Below are records; from the line containing "Q4: PNP BD140" through the very last line, output each line exactly. No pictures.

# DATA TO EXAMINE:
_ _ _ _

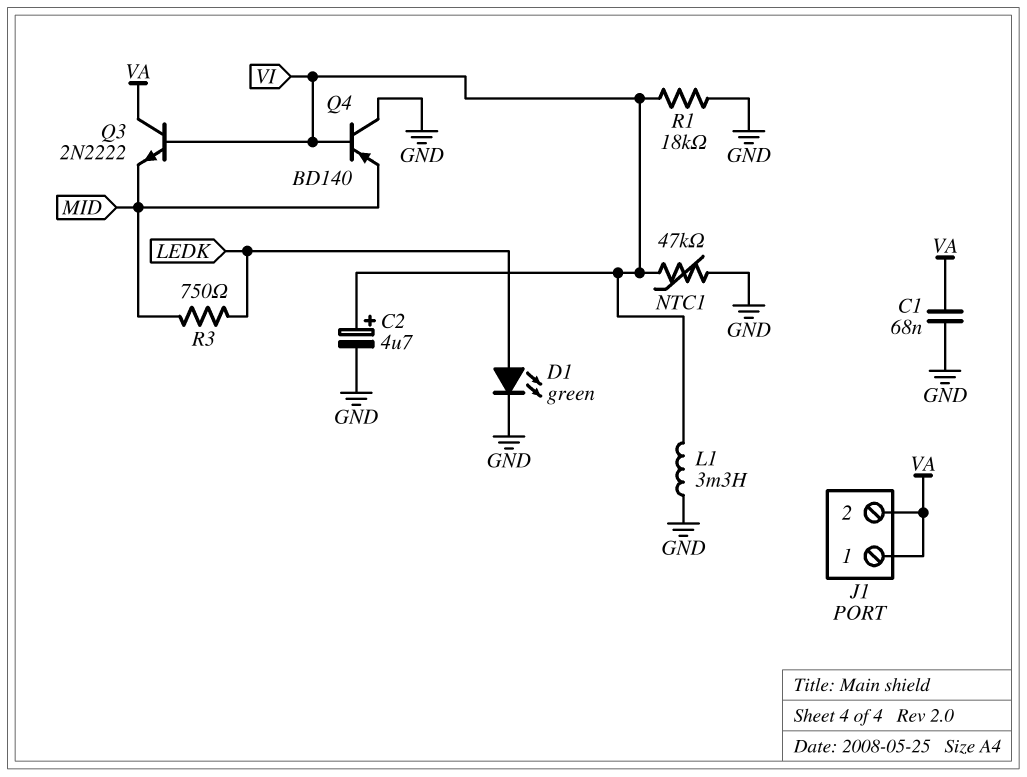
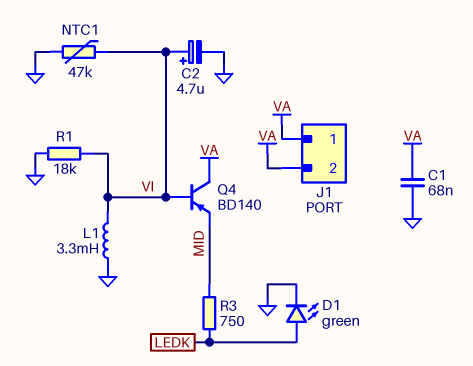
Q3: NPN 2N2222 (B VI, C VA, E MID) -> none
Q4: PNP BD140 (B VI, C GND, E MID) -> PNP BD140 (B VI, C VA, E MID)

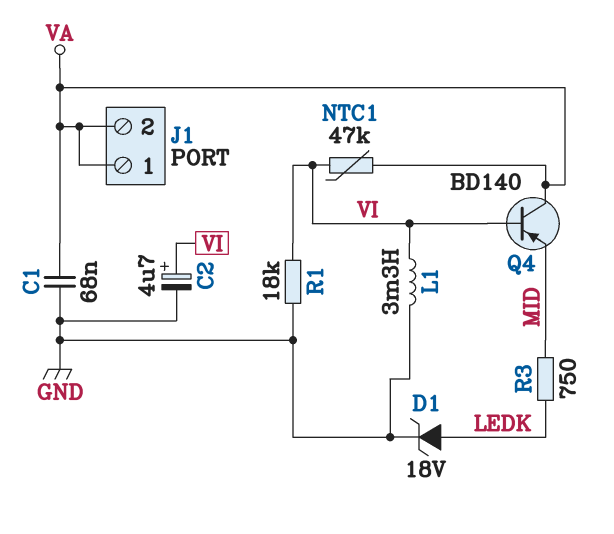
D1: LED green (A LEDK, K GND) -> zener 18V (A LEDK, K GND)
NTC1: 47k (GND, VI) -> 47k (VA, VI)

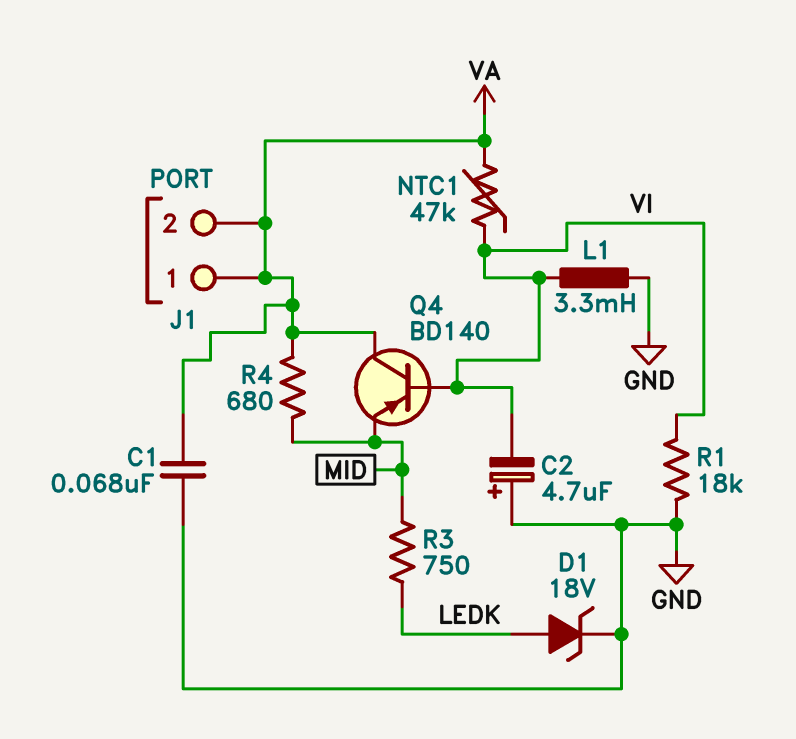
C2: 4.7uF (plus VI, minus GND) -> 4.7uF (plus GND, minus VI)
R4: none -> 680 (MID, VA)

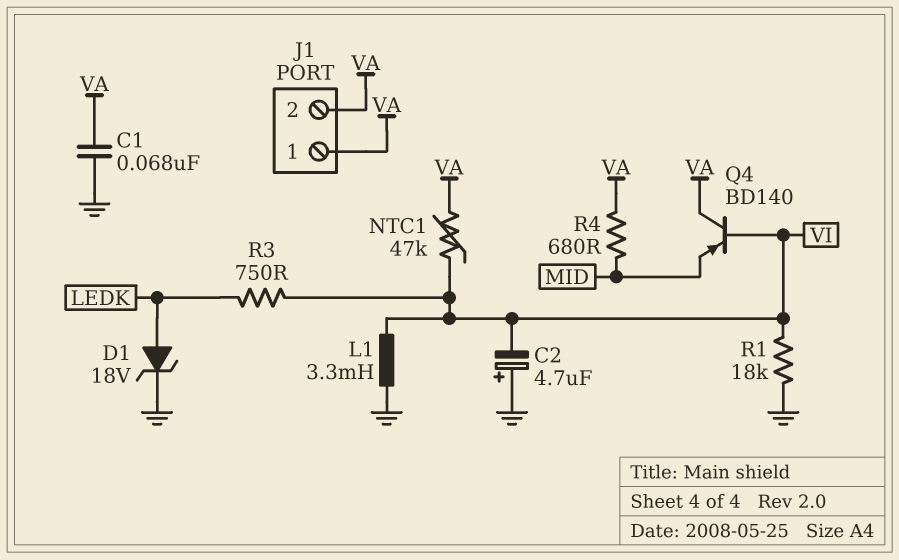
R3: 750 (LEDK, MID) -> 750 (LEDK, VI)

_ _ _ _

# SOLUTION TO THE PROBLEM:
Q4: PNP BD140 (B VI, C GND, E MID) -> PNP BD140 (B VI, C VA, E MID)

D1: LED green (A LEDK, K GND) -> zener 18V (A LEDK, K GND)
NTC1: 47k (GND, VI) -> 47k (VA, VI)

C2: 4.7uF (plus VI, minus GND) -> 4.7uF (plus GND, minus VI)
R4: none -> 680 (MID, VA)

R3: 750 (LEDK, MID) -> 750 (LEDK, VI)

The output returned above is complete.